> **Provided information**

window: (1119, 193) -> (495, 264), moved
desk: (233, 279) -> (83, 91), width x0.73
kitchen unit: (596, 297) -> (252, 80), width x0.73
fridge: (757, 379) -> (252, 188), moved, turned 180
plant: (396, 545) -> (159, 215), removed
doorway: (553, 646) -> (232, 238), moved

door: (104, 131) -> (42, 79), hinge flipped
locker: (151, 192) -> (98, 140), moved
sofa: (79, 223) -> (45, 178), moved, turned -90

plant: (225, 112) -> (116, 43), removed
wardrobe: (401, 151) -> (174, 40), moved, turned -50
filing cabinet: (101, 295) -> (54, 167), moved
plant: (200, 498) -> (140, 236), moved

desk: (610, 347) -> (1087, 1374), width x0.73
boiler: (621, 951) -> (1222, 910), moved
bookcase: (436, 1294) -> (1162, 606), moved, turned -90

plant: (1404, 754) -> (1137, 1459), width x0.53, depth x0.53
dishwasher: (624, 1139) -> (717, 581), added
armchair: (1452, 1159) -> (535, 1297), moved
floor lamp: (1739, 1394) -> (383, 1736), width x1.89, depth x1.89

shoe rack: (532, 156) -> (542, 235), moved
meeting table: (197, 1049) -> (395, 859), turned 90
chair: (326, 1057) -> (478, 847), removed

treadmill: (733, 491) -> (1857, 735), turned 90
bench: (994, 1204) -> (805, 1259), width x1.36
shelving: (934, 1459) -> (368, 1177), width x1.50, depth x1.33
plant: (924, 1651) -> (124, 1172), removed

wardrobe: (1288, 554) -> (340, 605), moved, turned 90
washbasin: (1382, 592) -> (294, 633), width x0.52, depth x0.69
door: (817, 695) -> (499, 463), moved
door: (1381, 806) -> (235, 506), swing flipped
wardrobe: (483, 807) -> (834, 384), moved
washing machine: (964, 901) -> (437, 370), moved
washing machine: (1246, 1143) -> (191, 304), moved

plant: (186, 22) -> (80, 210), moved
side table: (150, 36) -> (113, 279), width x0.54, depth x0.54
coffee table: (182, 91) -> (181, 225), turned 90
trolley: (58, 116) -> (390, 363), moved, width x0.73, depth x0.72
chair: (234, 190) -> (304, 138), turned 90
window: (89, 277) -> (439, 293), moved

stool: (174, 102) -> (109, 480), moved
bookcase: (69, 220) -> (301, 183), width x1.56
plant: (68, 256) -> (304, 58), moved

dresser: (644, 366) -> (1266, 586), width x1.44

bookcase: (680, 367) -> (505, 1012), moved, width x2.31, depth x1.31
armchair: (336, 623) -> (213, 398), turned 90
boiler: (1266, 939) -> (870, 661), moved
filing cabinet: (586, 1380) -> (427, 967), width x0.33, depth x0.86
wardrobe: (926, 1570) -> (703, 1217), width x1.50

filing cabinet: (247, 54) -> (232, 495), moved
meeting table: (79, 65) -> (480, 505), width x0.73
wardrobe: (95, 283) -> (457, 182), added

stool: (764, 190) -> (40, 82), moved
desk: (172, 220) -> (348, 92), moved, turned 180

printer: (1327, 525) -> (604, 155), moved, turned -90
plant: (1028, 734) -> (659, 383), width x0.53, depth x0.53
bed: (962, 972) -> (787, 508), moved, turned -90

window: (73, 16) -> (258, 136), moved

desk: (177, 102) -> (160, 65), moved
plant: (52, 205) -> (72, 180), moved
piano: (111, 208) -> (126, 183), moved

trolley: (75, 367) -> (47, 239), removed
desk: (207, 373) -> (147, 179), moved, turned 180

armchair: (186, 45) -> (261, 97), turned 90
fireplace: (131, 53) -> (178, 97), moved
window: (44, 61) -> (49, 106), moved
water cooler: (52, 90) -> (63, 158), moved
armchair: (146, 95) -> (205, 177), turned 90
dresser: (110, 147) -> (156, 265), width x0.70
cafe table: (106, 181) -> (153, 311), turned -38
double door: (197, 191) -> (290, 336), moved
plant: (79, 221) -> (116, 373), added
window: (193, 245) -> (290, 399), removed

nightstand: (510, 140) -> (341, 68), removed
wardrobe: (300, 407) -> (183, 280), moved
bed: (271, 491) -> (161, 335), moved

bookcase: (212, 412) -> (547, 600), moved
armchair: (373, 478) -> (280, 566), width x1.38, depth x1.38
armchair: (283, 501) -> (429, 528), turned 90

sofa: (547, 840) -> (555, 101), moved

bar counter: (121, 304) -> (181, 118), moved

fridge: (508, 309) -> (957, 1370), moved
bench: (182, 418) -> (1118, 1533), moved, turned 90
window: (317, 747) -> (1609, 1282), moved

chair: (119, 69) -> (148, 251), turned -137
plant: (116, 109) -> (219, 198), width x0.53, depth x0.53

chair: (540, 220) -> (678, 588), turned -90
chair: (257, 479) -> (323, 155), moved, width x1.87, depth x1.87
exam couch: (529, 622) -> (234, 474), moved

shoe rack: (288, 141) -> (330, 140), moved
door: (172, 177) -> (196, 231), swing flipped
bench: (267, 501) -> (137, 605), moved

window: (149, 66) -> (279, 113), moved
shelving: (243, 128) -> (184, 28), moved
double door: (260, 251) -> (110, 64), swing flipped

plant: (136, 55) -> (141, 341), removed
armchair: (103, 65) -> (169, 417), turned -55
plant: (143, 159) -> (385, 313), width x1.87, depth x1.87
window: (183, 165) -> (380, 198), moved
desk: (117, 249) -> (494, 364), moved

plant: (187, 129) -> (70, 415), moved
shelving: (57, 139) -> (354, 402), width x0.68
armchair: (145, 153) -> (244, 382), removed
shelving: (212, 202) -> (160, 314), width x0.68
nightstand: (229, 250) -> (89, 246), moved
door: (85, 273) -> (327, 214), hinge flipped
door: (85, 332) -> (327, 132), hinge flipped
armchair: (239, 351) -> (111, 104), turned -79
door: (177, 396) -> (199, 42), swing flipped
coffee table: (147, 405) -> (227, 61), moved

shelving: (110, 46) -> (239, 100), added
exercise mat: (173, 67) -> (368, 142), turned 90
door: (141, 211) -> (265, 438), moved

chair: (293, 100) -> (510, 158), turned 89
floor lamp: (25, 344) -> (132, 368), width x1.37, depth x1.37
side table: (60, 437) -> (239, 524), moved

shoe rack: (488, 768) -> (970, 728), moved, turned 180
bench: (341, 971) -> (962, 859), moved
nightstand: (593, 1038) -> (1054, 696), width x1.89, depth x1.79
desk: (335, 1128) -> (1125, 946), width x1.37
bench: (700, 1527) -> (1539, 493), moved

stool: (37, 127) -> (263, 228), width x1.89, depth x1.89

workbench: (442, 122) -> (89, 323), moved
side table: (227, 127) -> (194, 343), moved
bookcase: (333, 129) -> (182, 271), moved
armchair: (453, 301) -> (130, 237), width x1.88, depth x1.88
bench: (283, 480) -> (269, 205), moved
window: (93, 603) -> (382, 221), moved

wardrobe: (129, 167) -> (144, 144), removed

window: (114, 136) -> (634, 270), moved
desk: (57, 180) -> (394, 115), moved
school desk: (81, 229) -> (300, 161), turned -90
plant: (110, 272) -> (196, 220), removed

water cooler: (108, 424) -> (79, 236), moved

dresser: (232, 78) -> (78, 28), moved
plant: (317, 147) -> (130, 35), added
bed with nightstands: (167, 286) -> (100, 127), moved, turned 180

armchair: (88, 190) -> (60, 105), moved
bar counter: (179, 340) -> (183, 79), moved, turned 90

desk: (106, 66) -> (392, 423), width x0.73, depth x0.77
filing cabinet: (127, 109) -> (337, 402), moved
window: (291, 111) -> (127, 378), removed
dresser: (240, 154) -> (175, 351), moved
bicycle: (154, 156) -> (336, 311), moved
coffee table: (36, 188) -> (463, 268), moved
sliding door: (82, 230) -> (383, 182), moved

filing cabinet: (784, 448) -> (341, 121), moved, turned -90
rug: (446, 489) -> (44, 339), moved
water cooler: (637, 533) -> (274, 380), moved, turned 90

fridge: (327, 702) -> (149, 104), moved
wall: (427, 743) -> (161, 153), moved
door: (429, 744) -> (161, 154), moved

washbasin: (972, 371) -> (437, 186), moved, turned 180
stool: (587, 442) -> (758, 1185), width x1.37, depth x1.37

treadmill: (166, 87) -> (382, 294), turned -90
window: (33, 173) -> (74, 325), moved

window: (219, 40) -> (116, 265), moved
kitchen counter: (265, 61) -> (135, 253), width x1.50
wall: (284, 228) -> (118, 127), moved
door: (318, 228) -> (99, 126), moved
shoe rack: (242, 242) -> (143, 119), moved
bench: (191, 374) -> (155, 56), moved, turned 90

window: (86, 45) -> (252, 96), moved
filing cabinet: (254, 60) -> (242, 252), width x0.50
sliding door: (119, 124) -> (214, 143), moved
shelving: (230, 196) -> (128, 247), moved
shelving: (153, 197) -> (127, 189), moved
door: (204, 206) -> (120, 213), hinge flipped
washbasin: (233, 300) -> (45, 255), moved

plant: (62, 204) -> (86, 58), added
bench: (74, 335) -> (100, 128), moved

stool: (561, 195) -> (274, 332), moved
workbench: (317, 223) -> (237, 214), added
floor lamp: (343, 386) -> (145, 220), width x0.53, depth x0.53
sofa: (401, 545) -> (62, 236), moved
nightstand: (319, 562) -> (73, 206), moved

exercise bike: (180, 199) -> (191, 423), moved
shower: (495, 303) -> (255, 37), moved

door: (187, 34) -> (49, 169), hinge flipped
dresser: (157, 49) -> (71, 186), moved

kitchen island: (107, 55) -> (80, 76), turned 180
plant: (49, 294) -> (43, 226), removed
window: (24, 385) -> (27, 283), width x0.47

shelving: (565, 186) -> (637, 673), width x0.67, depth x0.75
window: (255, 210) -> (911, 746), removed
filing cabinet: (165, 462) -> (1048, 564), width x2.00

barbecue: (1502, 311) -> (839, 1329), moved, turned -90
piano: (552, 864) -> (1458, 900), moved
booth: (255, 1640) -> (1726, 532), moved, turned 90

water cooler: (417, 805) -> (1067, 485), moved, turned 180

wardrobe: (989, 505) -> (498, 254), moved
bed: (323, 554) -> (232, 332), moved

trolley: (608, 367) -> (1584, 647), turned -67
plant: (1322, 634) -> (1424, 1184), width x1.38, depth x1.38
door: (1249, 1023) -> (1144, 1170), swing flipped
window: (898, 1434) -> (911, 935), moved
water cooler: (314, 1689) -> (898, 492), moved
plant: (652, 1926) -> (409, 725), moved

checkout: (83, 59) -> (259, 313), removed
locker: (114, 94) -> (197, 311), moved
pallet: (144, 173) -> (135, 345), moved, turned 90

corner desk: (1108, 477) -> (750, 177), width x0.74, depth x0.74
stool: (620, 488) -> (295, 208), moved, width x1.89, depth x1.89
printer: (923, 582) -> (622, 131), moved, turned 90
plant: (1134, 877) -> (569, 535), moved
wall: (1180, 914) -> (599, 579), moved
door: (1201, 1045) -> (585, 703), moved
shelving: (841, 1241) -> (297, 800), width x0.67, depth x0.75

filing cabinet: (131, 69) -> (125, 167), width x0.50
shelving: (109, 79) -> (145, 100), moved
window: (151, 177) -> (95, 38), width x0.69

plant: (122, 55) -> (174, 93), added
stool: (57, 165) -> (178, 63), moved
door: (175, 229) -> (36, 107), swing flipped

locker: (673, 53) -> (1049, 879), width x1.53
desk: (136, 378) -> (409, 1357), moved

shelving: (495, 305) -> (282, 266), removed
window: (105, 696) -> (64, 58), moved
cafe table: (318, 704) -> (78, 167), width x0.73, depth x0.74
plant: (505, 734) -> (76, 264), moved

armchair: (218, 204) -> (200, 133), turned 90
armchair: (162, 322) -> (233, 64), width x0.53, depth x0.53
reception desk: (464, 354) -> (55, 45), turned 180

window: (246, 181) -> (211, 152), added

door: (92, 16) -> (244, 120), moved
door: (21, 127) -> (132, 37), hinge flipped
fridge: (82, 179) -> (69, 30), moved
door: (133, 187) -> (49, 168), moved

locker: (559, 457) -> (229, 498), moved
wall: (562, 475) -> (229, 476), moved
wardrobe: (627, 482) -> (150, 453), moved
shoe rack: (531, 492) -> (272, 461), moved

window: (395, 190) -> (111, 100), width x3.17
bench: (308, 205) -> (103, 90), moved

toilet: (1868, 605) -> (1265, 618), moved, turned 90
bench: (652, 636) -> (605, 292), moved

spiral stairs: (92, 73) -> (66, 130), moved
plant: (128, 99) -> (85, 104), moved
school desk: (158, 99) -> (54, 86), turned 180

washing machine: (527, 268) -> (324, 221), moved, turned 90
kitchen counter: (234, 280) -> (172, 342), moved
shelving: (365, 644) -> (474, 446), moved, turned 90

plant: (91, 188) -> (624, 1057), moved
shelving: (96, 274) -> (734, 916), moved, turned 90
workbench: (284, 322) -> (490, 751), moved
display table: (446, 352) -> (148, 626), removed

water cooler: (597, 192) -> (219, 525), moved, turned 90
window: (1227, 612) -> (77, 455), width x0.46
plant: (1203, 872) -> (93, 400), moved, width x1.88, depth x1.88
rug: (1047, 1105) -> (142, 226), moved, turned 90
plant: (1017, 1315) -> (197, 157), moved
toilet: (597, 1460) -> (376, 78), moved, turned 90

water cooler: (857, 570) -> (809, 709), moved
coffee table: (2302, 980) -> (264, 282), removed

> **Action item**
Go line by line through the records and copy those that contain the word "trolley".

> **Reply to the task**
trolley: (58, 116) -> (390, 363), moved, width x0.73, depth x0.72
trolley: (75, 367) -> (47, 239), removed
trolley: (608, 367) -> (1584, 647), turned -67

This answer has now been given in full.